TAAKINSTRUCTIES: Vermeld elke regel waarin de tekenreeks "with" voorkomt. Het verschil tussen hoofdletters en kleine letters telt mee.

REGELS VOOR OPDRACHT:
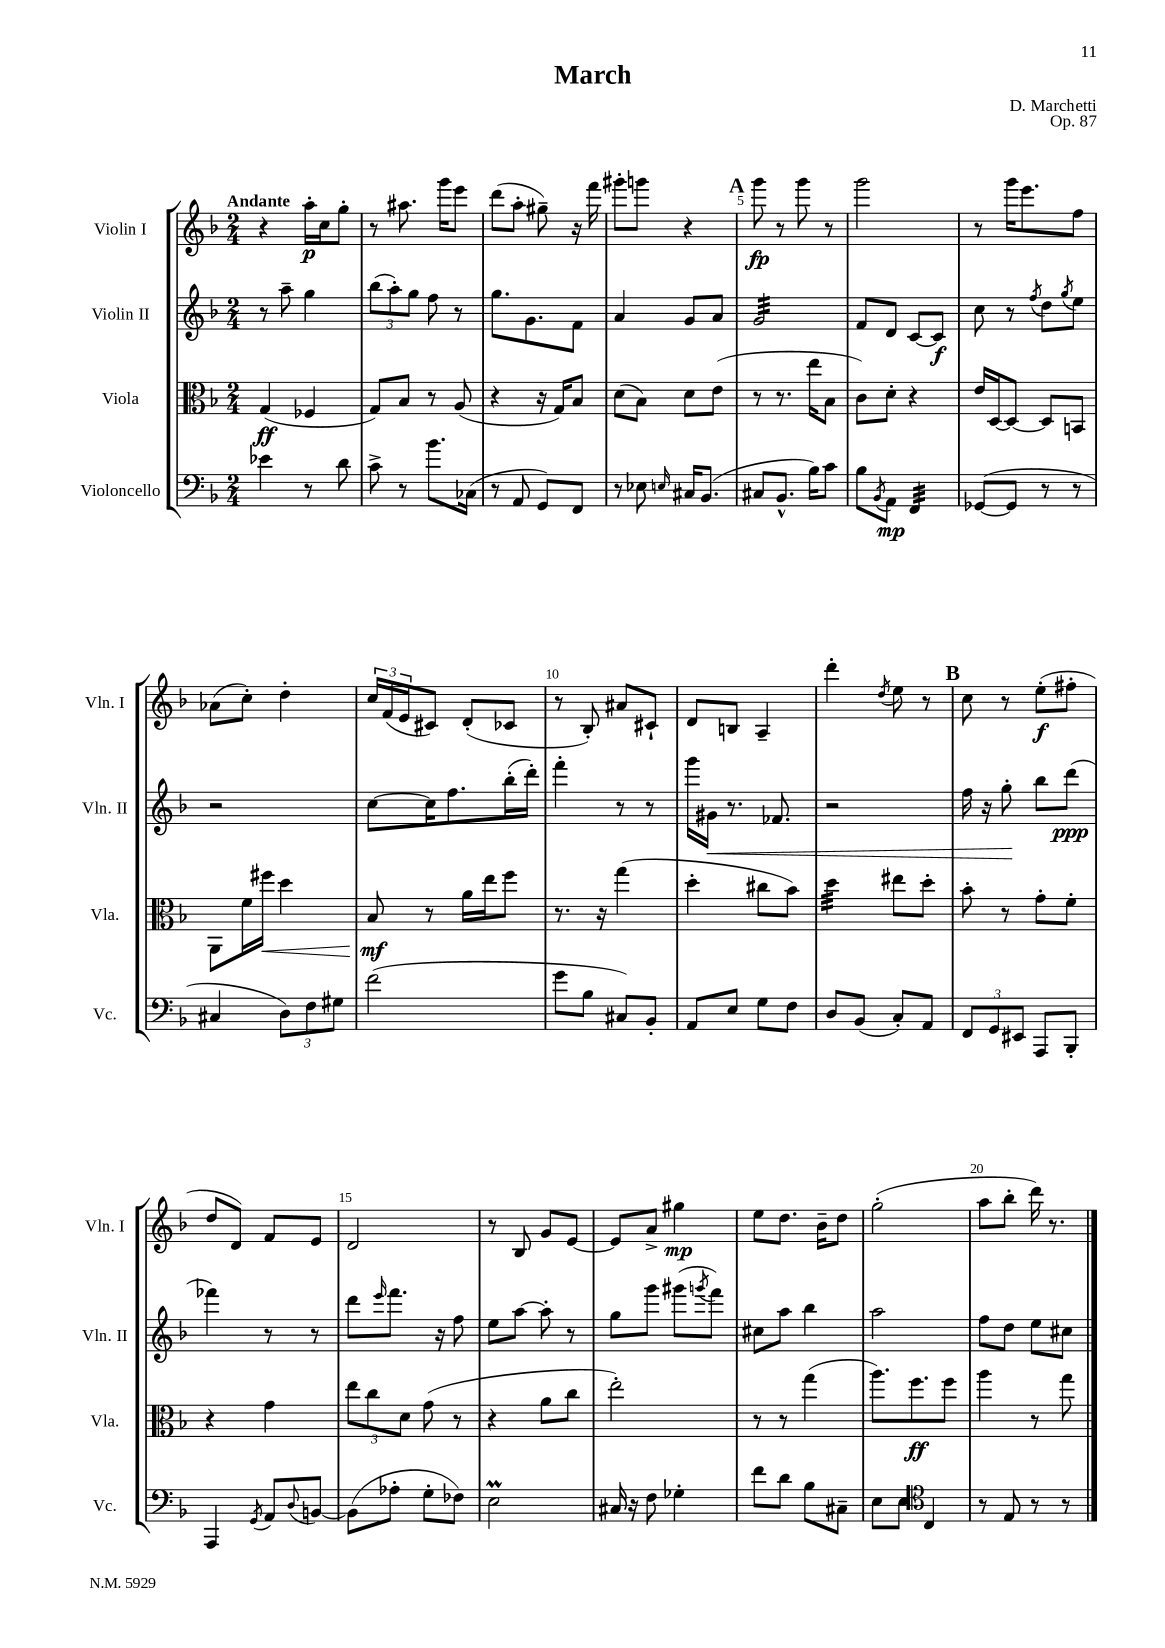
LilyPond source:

\header { title = "March" composer = "D. Marchetti" opus = "Op. 87" }
<<
\new StaffGroup <<
\new Staff = "s0" \with { instrumentName = "Violin I" shortInstrumentName = "Vln. I" } {
    \clef treble \key f \major \numericTimeSignature \time 2/4 \tempo "Andante"
    r4 a''16-.\p c''16 g''8-. |
    r8 ais''8. g'''16 e'''8 |
    d'''8( a''8-. gis''8--) r16 f'''16 |
    gis'''8-. g'''8 r4 |
    \mark \markup { \bold "A" } g'''8\fp r8 g'''8 r8 |
    g'''2 |
    r8 g'''16 e'''8. f''8 |
    aes'8( c''8-.) d''4-. |
    \tuplet 3/2 { c''16 f'16( e'16 } cis'8) d'8-.( ces'8 |
    r8 bes8-.) ais'8 cis'8-! |
    d'8 b8 a4-- |
    d'''4-. \acciaccatura { d''8 } e''8 r8 |
    \mark \markup { \bold "B" } c''8 r8 e''8-.\f( fis''8-. |
    d''8 d'8) f'8 e'8 |
    d'2 |
    r8 bes8 g'8 e'8~ |
    e'8 a'8-> gis''4\mp |
    e''8 d''8. bes'16-- d''8 |
    g''2-.( |
    a''8 bes''8-. d'''16) r8. \bar "|." |
}
\new Staff = "s1" \with { instrumentName = "Violin II" shortInstrumentName = "Vln. II" } {
    \clef treble \key f \major \numericTimeSignature \time 2/4
    r8 a''8-- g''4 |
    \tuplet 3/2 { bes''8( a''8-.) g''8 } f''8 r8 |
    g''8. g'8. f'8 |
    a'4 g'8 a'8 |
    \mark \markup { \bold "A" } g'2:32 |
    f'8 d'8 c'8~ c'8\f |
    c''8 r8 \acciaccatura { f''8 } d''8 \acciaccatura { g''8 } e''8 |
    r2 |
    c''8~ c''16 f''8. bes''16-.( d'''16-.) |
    f'''4-. r8 r8 |
    g'''16 gis'16\< r8. fes'8. |
    r2 |
    \mark \markup { \bold "B" } f''16 r16 g''8-.\! bes''8 d'''8\ppp( |
    fes'''4) r8 r8 |
    d'''8 \grace { e'''16 } f'''8. r16 f''8 |
    e''8 a''8~ a''8-. r8 |
    g''8 g'''8 gis'''8( \acciaccatura { g'''8 } f'''8) |
    cis''8 a''8 bes''4 |
    a''2 |
    f''8 d''8 e''8 cis''8 \bar "|." |
}
\new Staff = "s2" \with { instrumentName = "Viola" shortInstrumentName = "Vla." } {
    \clef alto \key f \major \numericTimeSignature \time 2/4
    g4\ff( fes4 |
    g8) bes8 r8 a8( |
    r4 r16 g16) bes8 |
    d'8( bes8) d'8 e'8( |
    \mark \markup { \bold "A" } r8 r8. e''16 bes8 |
    c'8) d'8-. r4 |
    e'16 d16~ d8~ d8 b,8 |
    a,8 f'16 fis''16\< d''4 |
    bes8\mf\! r8 a'16 e''16 f''8 |
    r8. r16 g''4( |
    d''4-. cis''8 bes'8) |
    d''4:32 eis''8 d''8-. |
    \mark \markup { \bold "B" } bes'8-. r8 g'8-. f'8-. |
    r4 g'4 |
    \tuplet 3/2 { e''8 c''8 d'8 } g'8( r8 |
    r4 a'8 c''8 |
    e''2-.) |
    r8 r8 g''4( |
    a''8.) f''8.\ff f''8 |
    a''4 r8 g''8 \bar "|." |
}
\new Staff = "s3" \with { instrumentName = "Violoncello" shortInstrumentName = "Vc." } {
    \clef bass \key f \major \numericTimeSignature \time 2/4
    ees'4 r8 d'8 |
    c'8-> r8 bes'8. ces16( |
    r8 a,8 g,8) f,8 |
    r8 ees8 \grace { e16 } cis16 bes,8.( |
    \mark \markup { \bold "A" } cis8 bes,8.-^ bes16) c'8 |
    bes8 \acciaccatura { bes,8 } a,8\mp f,4:32 |
    ges,8~( ges,8 r8 r8 |
    cis4 \tuplet 3/2 { d8) f8 gis8 } |
    f'2( |
    g'8 bes8 cis8) bes,8-. |
    a,8 e8 g8 f8 |
    d8 bes,8( c8-.) a,8 |
    \mark \markup { \bold "B" } \tuplet 3/2 { f,8 g,8 eis,8 } a,,8 bes,,8-. |
    a,,4 \acciaccatura { g,8 } a,8 \appoggiatura { d8 } b,8~ |
    b,8( aes8-. g8-. fes8) |
    e2\prall |
    cis16 r16 f8 ges4-. |
    f'8 d'8 bes8 cis8-- |
    e8 e8 \clef tenor c4 |
    r8 e8 r8 r8 \bar "|." |
}
>>
>>
\layout { \context { \Score \override BarNumber.break-visibility = ##(#f #t #t) barNumberVisibility = #(every-nth-bar-number-visible 5) } }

UITGEWERKT ANTWOORD:
\new Staff = "s0" \with { instrumentName = "Violin I" shortInstrumentName = "Vln. I" } {
\new Staff = "s1" \with { instrumentName = "Violin II" shortInstrumentName = "Vln. II" } {
\new Staff = "s2" \with { instrumentName = "Viola" shortInstrumentName = "Vla." } {
\new Staff = "s3" \with { instrumentName = "Violoncello" shortInstrumentName = "Vc." } {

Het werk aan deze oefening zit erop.